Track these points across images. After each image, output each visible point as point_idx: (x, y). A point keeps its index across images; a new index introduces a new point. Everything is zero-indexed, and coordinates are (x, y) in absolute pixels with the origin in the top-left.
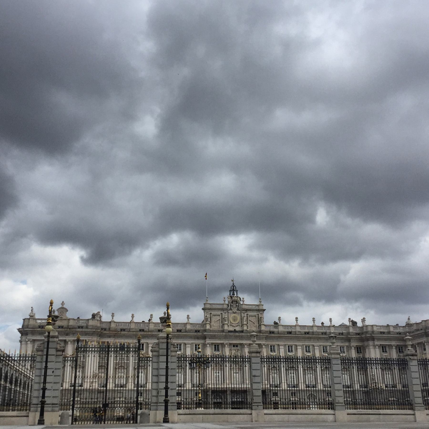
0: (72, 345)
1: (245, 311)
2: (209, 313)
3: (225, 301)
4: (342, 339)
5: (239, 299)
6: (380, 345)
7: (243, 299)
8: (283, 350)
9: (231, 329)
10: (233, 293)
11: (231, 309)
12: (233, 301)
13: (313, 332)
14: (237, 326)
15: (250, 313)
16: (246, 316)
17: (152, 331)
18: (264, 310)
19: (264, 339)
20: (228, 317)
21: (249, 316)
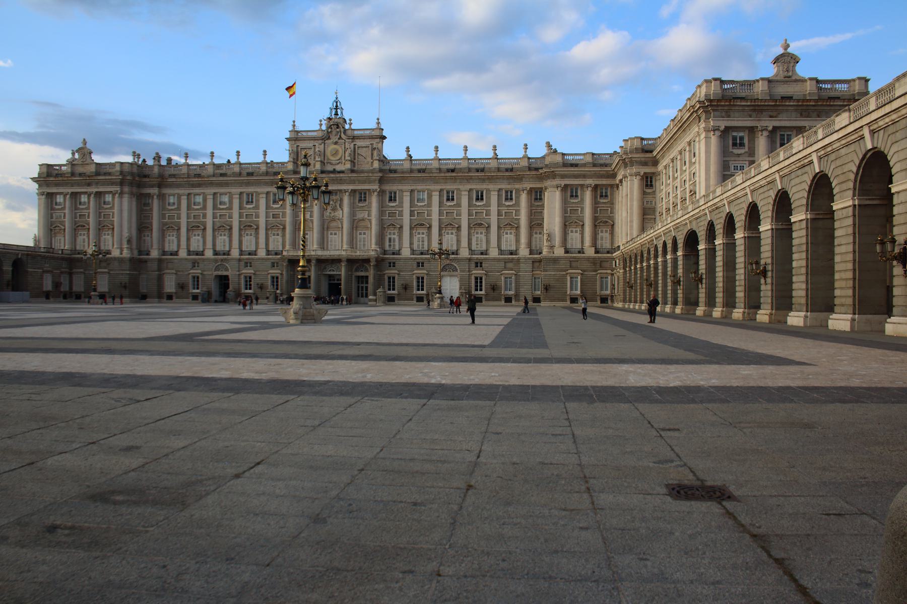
0: (98, 199)
1: (351, 140)
2: (295, 146)
3: (321, 125)
4: (510, 178)
5: (341, 121)
6: (566, 186)
7: (350, 120)
8: (408, 198)
9: (329, 168)
10: (337, 112)
11: (329, 138)
12: (331, 125)
13: (461, 168)
14: (338, 164)
15: (359, 143)
16: (352, 146)
17: (208, 177)
18: (385, 138)
19: (377, 182)
20: (324, 150)
21: (358, 147)
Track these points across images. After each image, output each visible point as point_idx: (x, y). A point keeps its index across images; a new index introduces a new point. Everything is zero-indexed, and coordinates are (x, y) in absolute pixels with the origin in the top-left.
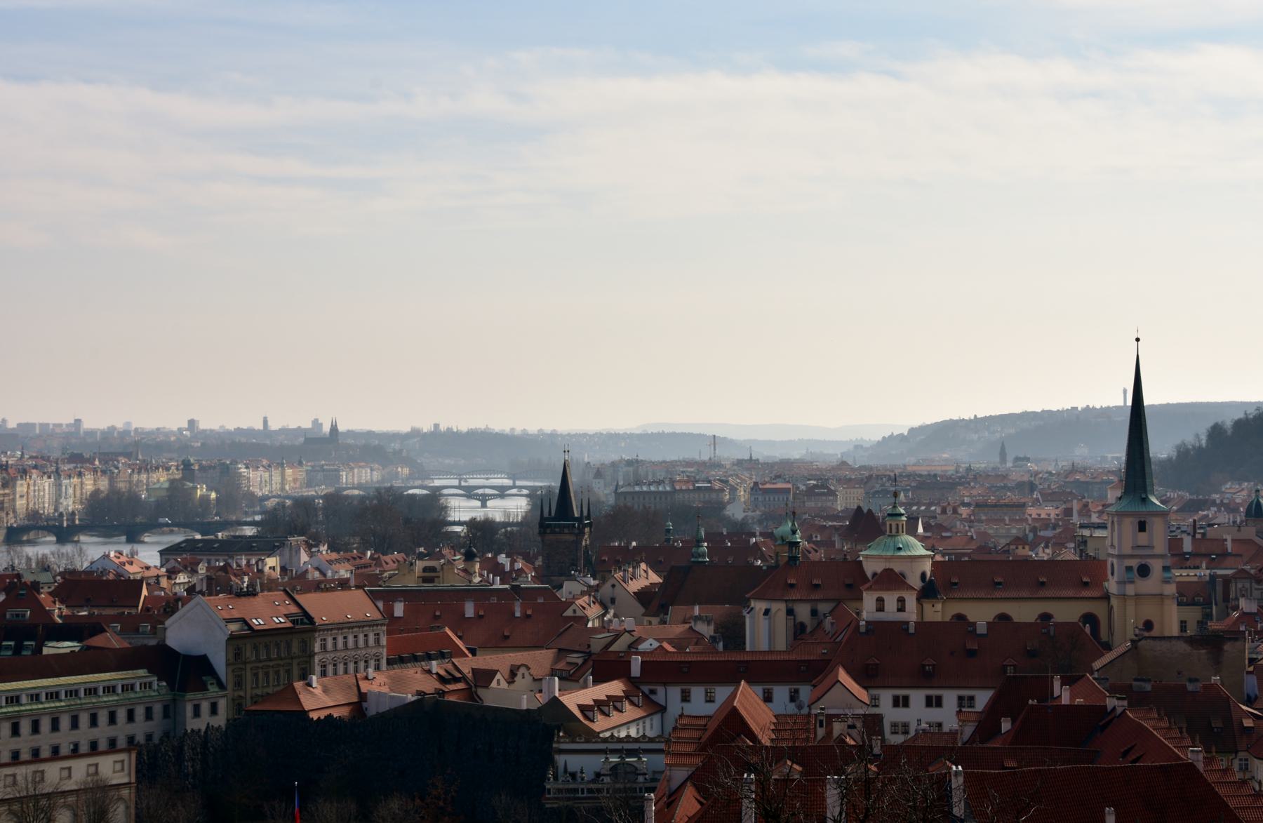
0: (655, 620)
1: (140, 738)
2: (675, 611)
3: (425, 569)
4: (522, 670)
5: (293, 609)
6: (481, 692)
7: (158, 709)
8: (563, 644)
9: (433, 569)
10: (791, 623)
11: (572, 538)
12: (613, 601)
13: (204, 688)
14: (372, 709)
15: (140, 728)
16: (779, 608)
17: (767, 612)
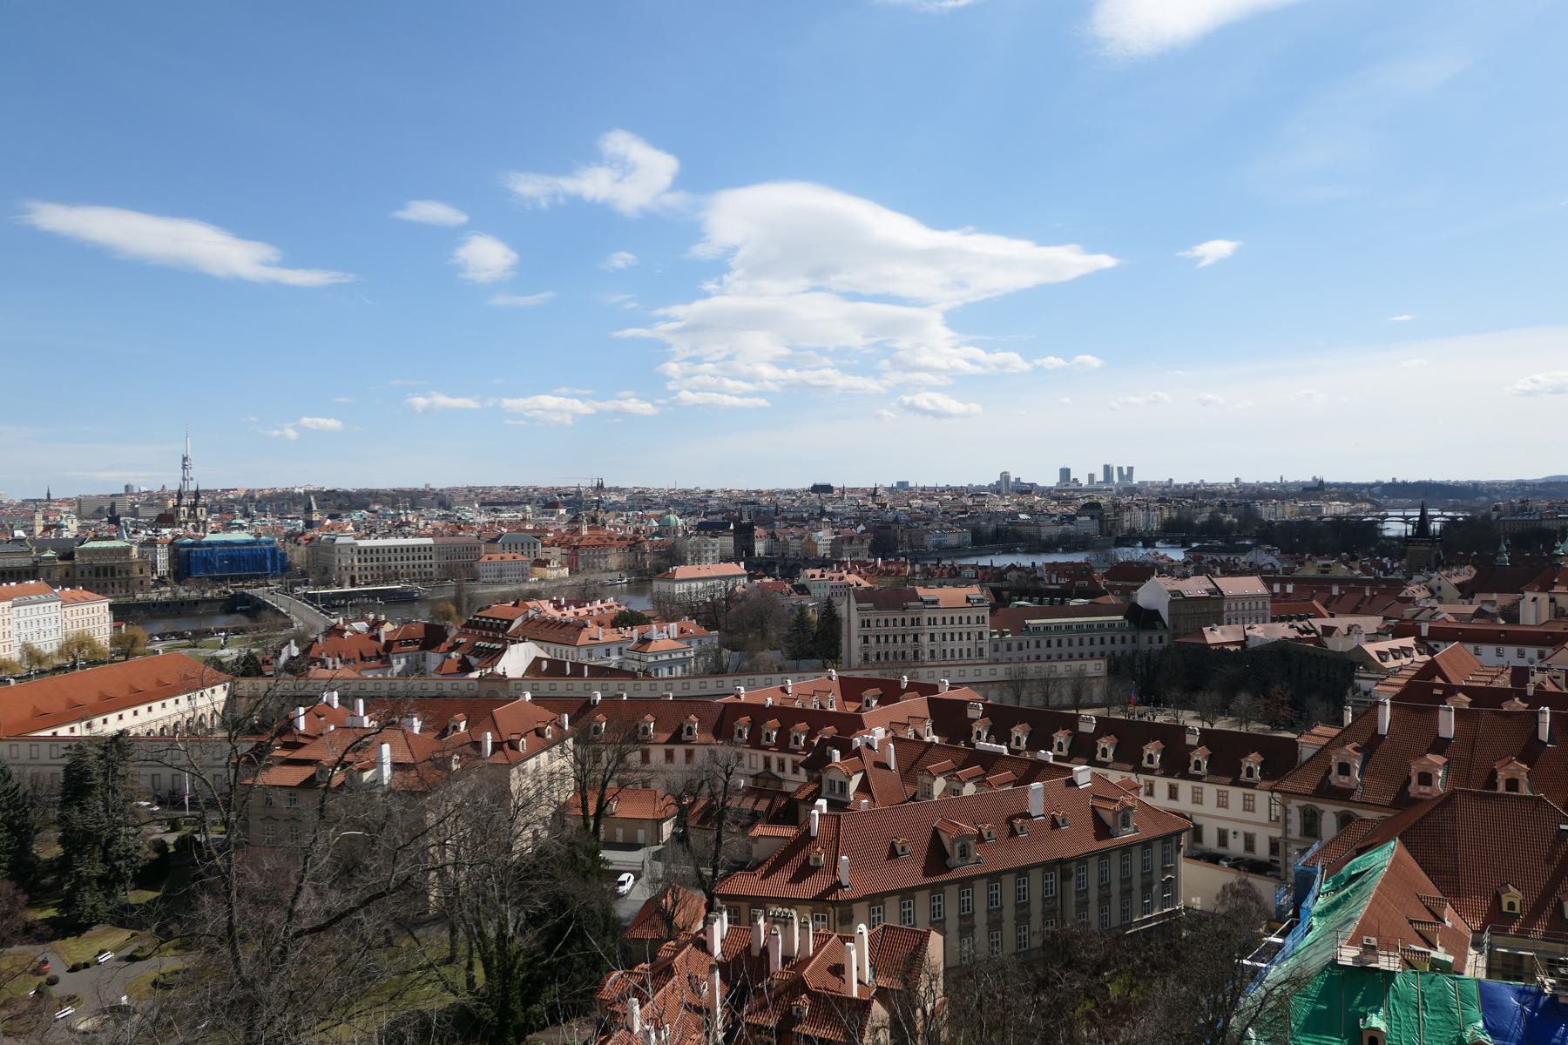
0: (1466, 601)
1: (1118, 654)
2: (1478, 597)
3: (1324, 566)
4: (1355, 628)
5: (1212, 586)
6: (1326, 639)
7: (1129, 637)
8: (1387, 613)
9: (1328, 566)
10: (1553, 607)
11: (1427, 549)
12: (1439, 588)
13: (1156, 628)
14: (1251, 644)
15: (1118, 648)
16: (1544, 598)
17: (1534, 600)
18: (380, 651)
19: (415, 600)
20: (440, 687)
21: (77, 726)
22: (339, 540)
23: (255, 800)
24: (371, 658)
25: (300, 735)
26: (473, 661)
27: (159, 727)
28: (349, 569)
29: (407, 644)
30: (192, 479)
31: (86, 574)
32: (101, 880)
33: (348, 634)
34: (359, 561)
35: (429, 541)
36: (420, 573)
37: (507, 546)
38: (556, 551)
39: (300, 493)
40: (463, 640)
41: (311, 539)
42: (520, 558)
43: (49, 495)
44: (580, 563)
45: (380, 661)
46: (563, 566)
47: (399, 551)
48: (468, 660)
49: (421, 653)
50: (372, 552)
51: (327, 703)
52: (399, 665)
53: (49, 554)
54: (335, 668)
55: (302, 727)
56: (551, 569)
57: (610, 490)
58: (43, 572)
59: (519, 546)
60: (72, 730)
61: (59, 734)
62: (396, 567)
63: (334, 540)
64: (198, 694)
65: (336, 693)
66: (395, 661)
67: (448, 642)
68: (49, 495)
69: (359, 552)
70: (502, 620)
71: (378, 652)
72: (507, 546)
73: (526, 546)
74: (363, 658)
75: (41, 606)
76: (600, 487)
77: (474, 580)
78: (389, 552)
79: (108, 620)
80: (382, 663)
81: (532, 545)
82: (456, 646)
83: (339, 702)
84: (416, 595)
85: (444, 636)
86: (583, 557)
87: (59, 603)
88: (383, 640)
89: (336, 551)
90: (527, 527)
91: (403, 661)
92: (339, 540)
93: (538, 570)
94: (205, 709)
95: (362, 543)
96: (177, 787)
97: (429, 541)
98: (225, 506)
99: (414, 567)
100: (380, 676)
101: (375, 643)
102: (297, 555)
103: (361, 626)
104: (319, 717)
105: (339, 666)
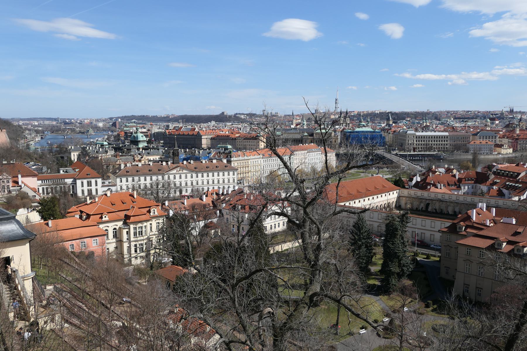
18: (456, 182)
19: (441, 159)
20: (497, 202)
21: (351, 202)
22: (409, 132)
23: (462, 251)
24: (452, 185)
25: (474, 222)
26: (505, 191)
27: (376, 206)
28: (412, 144)
29: (468, 180)
30: (338, 108)
31: (318, 141)
32: (398, 274)
33: (438, 173)
34: (416, 141)
35: (446, 134)
36: (444, 148)
37: (482, 137)
38: (505, 141)
39: (378, 113)
40: (498, 181)
41: (394, 132)
42: (489, 143)
43: (293, 113)
44: (519, 146)
45: (456, 186)
46: (510, 148)
47: (443, 137)
48: (501, 191)
49: (475, 185)
50: (434, 137)
51: (480, 208)
52: (465, 189)
53: (306, 134)
54: (441, 188)
55: (474, 219)
56: (504, 149)
57: (516, 112)
58: (304, 140)
59: (488, 137)
60: (350, 203)
61: (346, 205)
62: (432, 145)
63: (407, 132)
64: (388, 194)
65: (485, 204)
66: (462, 187)
67: (490, 181)
68: (293, 113)
69: (417, 137)
70: (514, 172)
71: (455, 183)
72: (482, 137)
73: (491, 137)
74: (449, 185)
75: (315, 153)
76: (512, 111)
77: (466, 152)
78: (429, 138)
79: (335, 159)
80: (457, 188)
81: (494, 137)
82: (495, 183)
83: (486, 209)
84: (442, 157)
85: (488, 178)
86: (520, 144)
87: (321, 152)
88: (457, 177)
89: (407, 137)
90: (487, 129)
91: (466, 187)
92: (409, 132)
93: (498, 149)
94: (390, 200)
95: (418, 134)
96: (423, 238)
97: (446, 134)
98: (360, 118)
99: (442, 145)
100: (456, 193)
101: (454, 178)
102: (389, 138)
103: (442, 170)
104: (479, 214)
105: (442, 188)
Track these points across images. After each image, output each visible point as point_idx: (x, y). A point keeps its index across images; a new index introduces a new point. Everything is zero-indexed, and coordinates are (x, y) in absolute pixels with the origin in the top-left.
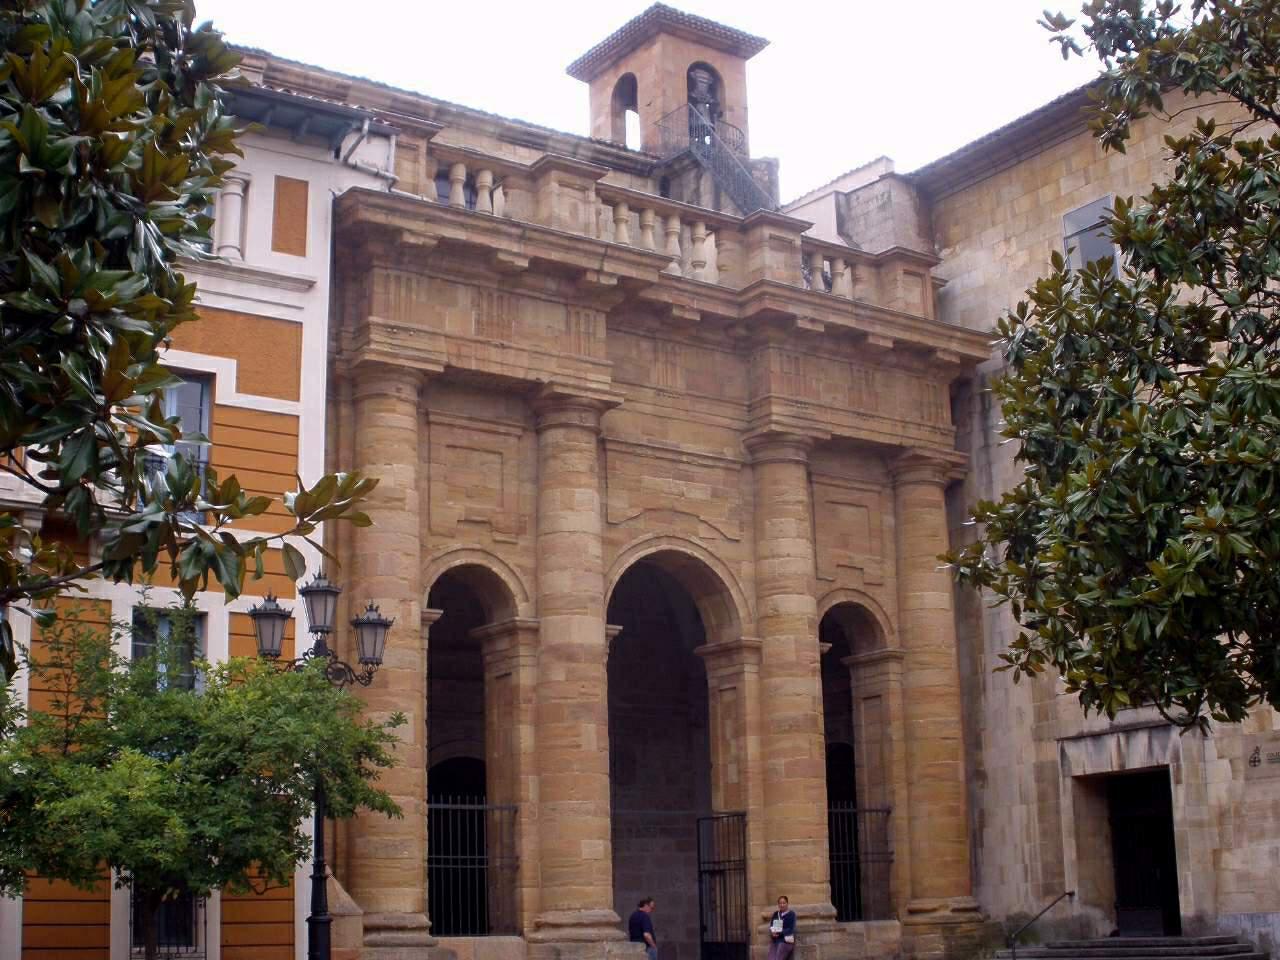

========

Recopiez les relevés depuis leur début jusqu'à la ligne contenant "10: (233, 293)" incluse, en remplaçant "zero-indexed" par "zero-based" et sans rien changer d'autre. Laissez les images de côté.

Track these points across images. After each image, output each visible point as point_idx: (x, y). A point keeps its index across images; a new index introduces a new point. Everything is zero-based, and coordinates are (x, y) in absolute pixels with the origin in the top-left.
0: (72, 345)
1: (245, 311)
2: (209, 313)
3: (225, 301)
4: (342, 339)
5: (239, 299)
6: (380, 345)
7: (243, 299)
8: (283, 350)
9: (231, 329)
10: (233, 293)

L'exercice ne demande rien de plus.